**What is needed**
Beginning with the line that holds "purple cone C3" in the data below, give again every line through the one that holds "tan brick D5", exactly as written.

**Information**
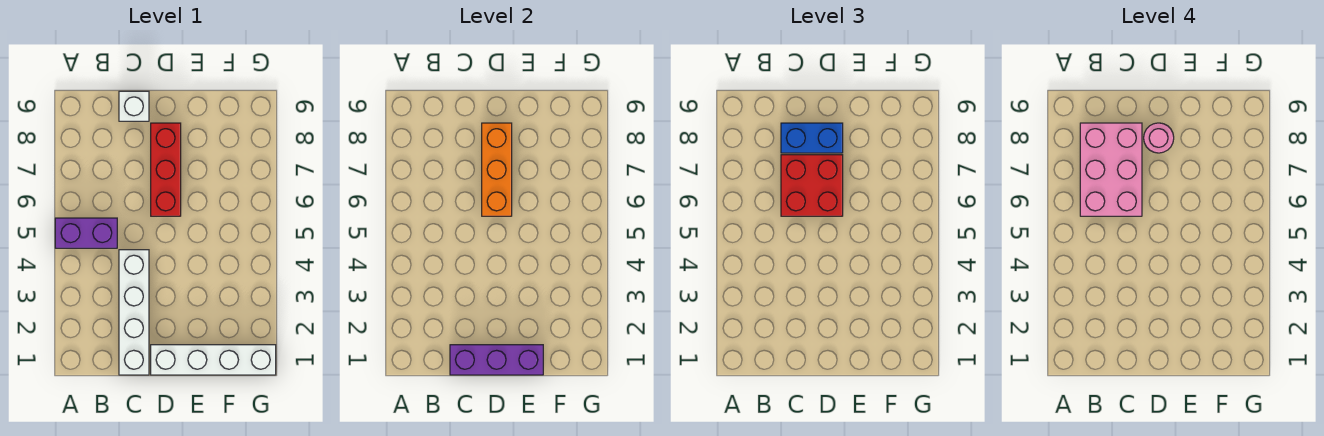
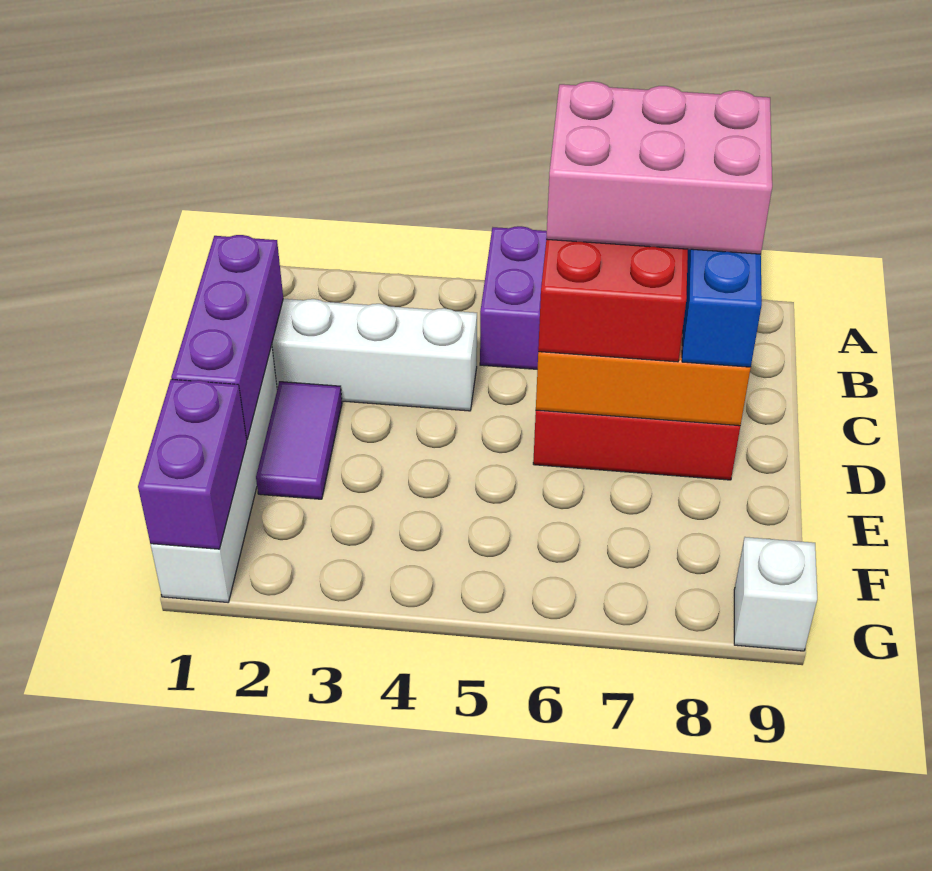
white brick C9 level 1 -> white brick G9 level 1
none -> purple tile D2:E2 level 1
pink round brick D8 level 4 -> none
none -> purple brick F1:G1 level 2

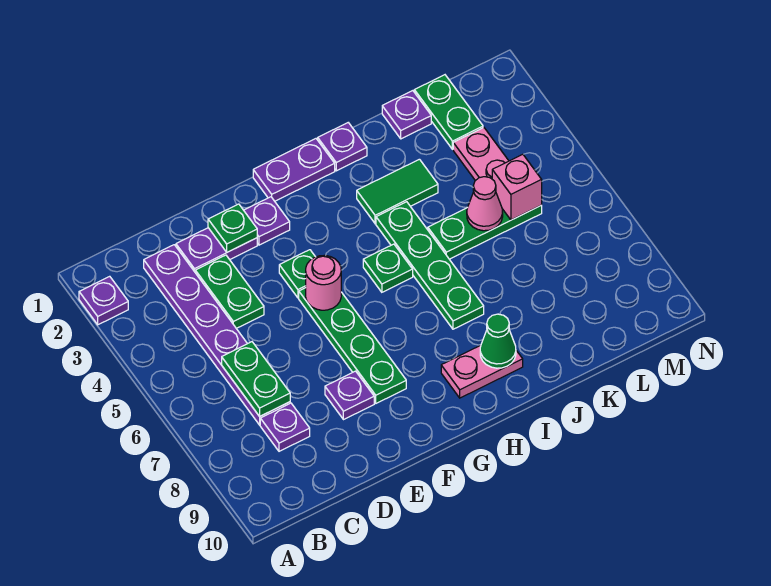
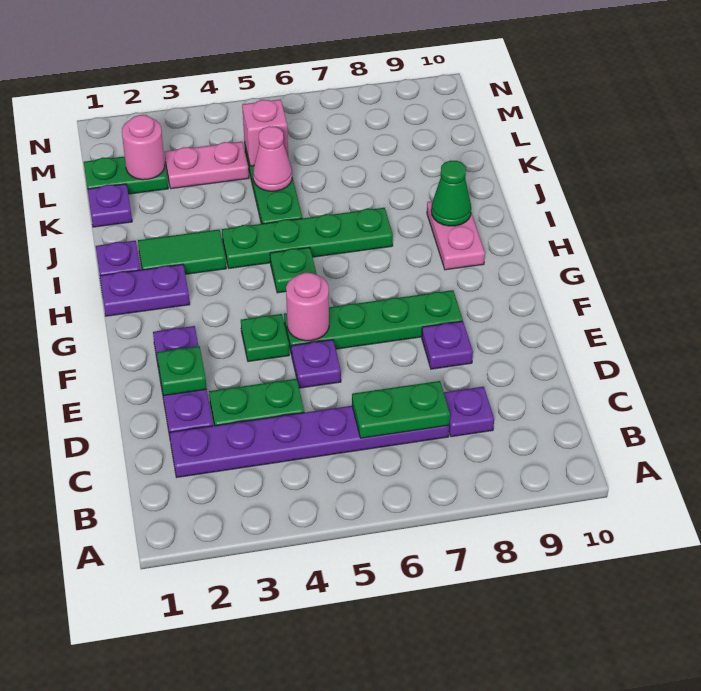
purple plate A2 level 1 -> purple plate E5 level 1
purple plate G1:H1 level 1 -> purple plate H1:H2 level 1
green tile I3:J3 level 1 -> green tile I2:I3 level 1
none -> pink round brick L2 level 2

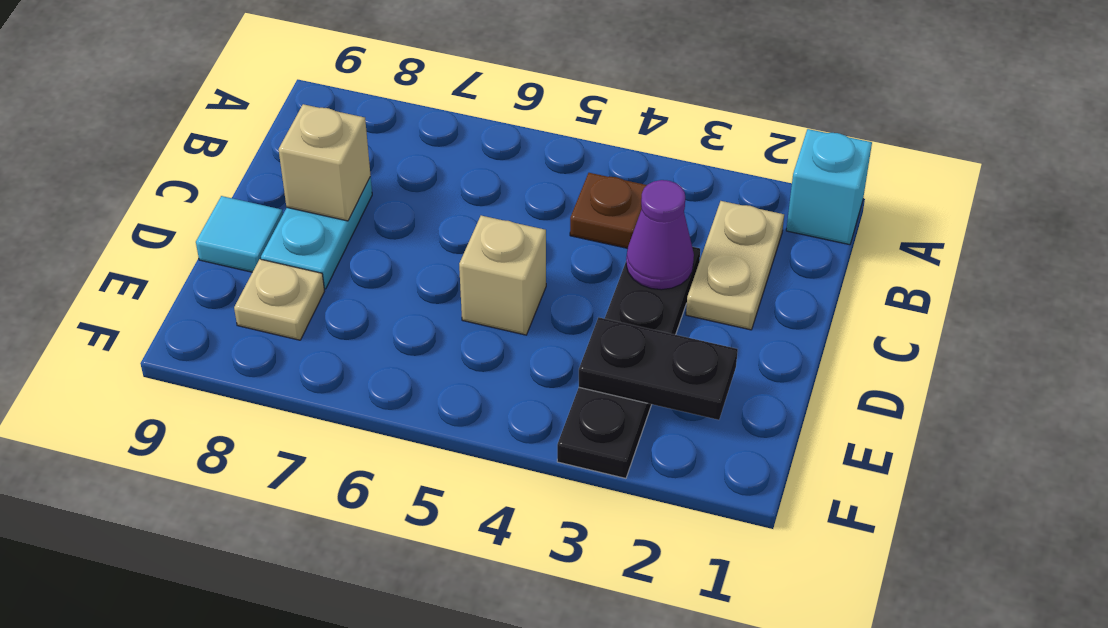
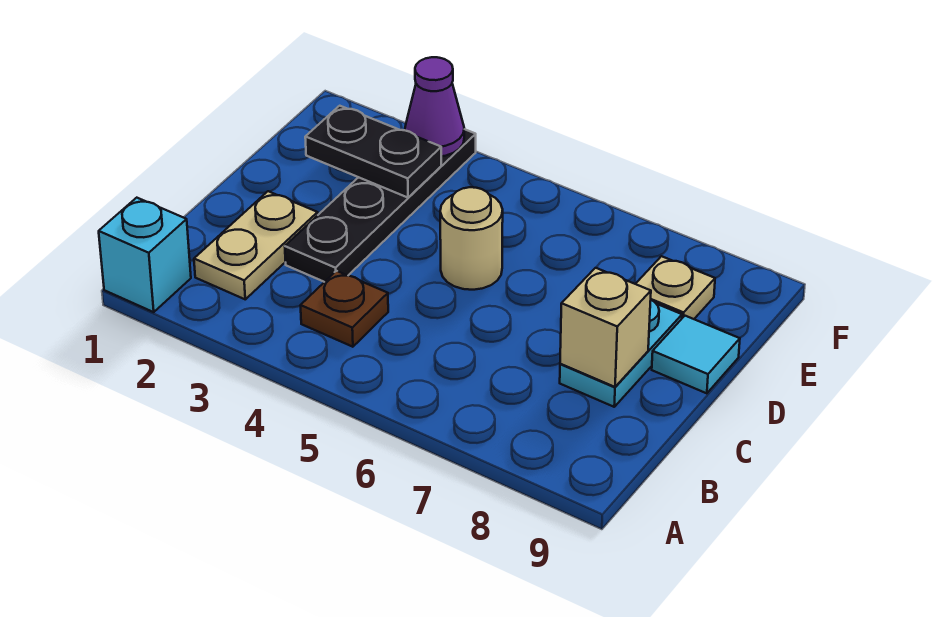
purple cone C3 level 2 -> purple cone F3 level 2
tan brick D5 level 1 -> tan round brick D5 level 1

* * *

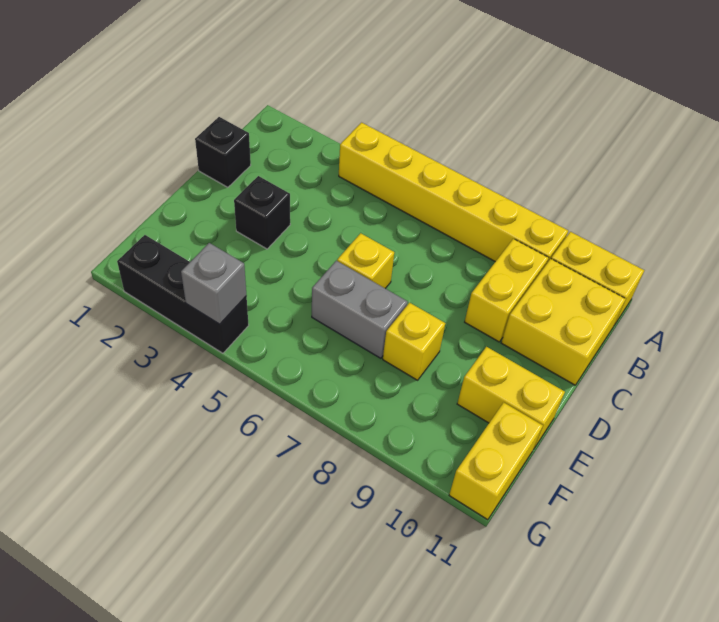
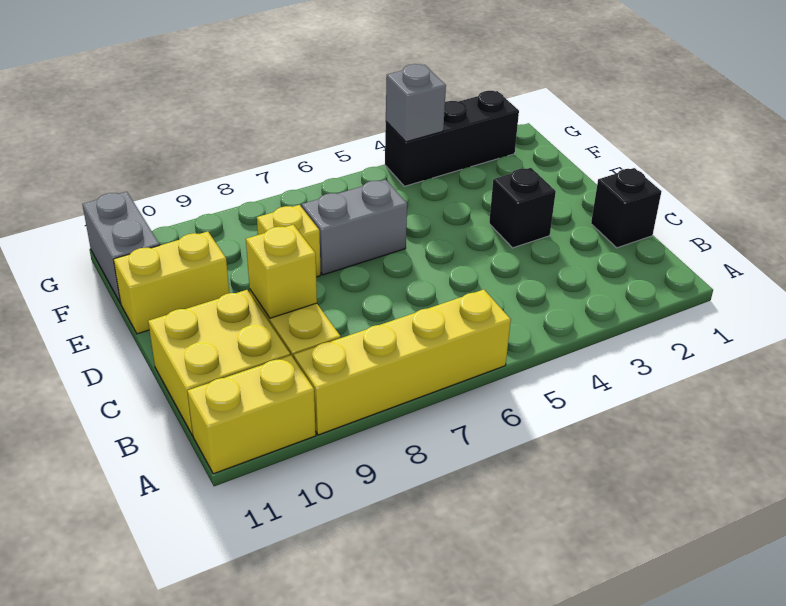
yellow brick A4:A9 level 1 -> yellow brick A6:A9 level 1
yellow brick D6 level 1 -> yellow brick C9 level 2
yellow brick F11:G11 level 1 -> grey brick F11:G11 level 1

**Expected answer**
purple cone C3 level 2 -> purple cone F3 level 2
tan brick D5 level 1 -> tan round brick D5 level 1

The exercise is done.